## Description of the task
Read the records below and report each line in which "VLOAD" occurs.
### Material provided ###
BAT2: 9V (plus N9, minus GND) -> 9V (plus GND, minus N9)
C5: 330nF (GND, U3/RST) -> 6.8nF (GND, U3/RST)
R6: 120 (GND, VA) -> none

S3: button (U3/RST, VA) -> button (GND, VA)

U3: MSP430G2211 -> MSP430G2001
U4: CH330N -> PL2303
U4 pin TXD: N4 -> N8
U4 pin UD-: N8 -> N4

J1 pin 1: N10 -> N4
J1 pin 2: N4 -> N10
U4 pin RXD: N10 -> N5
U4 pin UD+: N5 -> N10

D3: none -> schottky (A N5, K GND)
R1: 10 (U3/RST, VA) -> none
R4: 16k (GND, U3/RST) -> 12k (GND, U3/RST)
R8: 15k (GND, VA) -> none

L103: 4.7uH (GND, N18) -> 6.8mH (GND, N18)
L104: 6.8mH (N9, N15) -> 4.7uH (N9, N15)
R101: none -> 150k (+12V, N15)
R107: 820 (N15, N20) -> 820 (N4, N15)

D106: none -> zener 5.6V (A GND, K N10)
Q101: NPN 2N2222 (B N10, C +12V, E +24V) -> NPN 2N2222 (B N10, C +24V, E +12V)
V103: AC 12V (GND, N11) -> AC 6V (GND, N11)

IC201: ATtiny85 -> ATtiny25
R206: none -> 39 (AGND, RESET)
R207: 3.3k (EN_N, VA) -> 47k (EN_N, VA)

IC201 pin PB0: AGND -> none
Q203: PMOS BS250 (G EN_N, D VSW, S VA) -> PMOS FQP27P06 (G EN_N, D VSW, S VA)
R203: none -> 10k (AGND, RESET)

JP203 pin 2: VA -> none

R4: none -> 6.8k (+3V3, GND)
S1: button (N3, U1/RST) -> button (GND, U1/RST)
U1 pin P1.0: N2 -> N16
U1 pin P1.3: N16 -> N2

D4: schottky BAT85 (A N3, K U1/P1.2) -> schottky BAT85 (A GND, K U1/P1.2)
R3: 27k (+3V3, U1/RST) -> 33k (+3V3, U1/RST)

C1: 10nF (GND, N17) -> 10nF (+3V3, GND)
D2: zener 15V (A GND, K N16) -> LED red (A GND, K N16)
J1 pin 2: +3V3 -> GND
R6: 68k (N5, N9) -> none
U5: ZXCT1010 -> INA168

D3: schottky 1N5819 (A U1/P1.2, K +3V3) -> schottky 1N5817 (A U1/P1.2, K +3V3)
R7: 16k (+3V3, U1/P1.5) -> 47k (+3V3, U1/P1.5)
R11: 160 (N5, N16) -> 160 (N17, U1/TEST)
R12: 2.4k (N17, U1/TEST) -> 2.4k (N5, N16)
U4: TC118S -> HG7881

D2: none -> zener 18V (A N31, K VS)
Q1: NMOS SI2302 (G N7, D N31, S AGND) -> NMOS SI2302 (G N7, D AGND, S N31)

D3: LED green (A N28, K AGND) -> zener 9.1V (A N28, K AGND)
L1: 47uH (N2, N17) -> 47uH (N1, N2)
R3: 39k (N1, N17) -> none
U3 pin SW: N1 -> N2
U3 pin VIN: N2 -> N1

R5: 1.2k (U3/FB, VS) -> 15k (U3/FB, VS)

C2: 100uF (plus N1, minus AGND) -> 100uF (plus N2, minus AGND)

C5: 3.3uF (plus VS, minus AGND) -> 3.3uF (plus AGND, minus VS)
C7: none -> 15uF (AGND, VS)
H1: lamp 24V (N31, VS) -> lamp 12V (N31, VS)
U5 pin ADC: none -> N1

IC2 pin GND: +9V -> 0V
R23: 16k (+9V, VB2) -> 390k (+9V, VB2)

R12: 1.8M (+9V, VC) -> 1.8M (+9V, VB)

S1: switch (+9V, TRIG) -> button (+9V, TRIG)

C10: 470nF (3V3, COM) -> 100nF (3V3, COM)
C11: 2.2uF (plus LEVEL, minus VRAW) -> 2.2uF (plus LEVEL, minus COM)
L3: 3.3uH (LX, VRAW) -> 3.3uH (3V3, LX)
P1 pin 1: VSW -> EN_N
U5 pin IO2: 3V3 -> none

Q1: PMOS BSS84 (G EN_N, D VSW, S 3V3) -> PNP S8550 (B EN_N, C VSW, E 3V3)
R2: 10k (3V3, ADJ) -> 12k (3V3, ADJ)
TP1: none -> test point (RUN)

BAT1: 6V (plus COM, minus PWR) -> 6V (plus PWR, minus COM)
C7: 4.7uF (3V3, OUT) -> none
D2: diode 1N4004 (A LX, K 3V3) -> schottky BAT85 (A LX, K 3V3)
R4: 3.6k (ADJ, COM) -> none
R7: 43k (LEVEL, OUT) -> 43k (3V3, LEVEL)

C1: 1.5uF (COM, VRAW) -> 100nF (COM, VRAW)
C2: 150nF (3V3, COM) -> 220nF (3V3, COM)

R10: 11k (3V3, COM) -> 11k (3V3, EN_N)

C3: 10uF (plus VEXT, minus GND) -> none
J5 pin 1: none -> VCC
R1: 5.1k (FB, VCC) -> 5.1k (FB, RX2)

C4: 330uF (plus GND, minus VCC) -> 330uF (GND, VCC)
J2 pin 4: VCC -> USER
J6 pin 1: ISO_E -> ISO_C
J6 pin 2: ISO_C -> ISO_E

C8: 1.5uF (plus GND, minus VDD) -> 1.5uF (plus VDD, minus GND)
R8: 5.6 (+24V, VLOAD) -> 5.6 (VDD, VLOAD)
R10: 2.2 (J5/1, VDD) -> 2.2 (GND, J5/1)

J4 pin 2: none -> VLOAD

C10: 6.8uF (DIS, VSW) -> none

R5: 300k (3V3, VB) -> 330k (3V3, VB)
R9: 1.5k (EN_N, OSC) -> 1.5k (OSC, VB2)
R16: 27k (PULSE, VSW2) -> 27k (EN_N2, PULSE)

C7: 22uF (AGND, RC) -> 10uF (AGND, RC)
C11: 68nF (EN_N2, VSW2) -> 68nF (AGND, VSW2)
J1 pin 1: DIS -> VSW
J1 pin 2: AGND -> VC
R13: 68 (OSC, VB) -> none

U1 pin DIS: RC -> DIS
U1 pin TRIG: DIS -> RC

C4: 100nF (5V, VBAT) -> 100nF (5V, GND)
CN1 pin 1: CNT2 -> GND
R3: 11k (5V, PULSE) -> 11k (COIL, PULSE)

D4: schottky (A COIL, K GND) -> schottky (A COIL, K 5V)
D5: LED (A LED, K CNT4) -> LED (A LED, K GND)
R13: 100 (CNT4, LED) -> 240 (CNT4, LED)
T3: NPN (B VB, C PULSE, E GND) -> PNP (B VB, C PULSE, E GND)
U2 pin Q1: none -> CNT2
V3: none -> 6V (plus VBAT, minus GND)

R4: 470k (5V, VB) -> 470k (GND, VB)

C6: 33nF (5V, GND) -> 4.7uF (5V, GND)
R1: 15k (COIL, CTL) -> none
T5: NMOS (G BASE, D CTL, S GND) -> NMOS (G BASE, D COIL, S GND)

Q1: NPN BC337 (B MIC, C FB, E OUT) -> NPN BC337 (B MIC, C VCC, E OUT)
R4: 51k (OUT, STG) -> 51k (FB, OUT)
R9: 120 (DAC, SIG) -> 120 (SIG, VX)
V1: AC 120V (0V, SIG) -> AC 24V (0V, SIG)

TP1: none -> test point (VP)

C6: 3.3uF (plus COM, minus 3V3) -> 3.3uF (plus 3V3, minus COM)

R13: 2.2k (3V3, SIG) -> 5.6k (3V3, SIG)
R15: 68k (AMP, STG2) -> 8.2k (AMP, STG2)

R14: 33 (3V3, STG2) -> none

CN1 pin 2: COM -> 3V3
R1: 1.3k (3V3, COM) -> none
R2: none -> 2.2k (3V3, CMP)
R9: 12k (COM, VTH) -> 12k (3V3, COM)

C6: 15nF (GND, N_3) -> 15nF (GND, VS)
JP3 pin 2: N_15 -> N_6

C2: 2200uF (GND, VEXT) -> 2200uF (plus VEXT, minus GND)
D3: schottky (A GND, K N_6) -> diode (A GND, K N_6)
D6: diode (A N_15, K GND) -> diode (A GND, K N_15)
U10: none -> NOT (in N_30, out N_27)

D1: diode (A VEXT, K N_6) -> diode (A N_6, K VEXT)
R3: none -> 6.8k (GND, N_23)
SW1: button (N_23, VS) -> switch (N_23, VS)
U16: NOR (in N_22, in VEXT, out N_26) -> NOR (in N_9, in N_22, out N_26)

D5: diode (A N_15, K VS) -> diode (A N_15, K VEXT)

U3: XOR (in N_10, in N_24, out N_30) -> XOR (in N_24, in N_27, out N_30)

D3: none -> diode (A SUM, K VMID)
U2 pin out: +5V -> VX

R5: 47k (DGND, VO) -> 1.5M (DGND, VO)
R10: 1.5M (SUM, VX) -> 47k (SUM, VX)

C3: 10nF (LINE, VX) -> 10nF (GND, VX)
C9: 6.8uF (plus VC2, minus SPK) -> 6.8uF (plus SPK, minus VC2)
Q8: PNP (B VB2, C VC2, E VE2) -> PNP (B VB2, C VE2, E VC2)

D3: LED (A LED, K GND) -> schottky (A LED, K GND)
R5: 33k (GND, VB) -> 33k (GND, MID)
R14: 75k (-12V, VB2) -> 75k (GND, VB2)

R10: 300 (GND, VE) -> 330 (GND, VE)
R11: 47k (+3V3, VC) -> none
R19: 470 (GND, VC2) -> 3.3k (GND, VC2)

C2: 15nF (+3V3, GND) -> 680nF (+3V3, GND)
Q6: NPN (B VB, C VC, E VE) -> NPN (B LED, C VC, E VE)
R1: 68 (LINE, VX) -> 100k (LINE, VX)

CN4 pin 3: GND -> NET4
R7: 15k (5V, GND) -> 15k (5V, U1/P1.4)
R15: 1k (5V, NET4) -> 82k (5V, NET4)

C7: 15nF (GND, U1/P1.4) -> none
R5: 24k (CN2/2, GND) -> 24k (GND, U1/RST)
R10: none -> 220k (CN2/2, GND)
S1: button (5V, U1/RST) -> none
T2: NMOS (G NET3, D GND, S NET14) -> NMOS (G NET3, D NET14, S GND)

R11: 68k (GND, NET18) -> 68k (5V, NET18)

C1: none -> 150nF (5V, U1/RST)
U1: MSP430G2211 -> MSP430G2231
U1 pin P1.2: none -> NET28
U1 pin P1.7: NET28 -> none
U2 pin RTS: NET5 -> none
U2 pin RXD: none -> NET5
###
## Solution below
R8: 5.6 (+24V, VLOAD) -> 5.6 (VDD, VLOAD)
J4 pin 2: none -> VLOAD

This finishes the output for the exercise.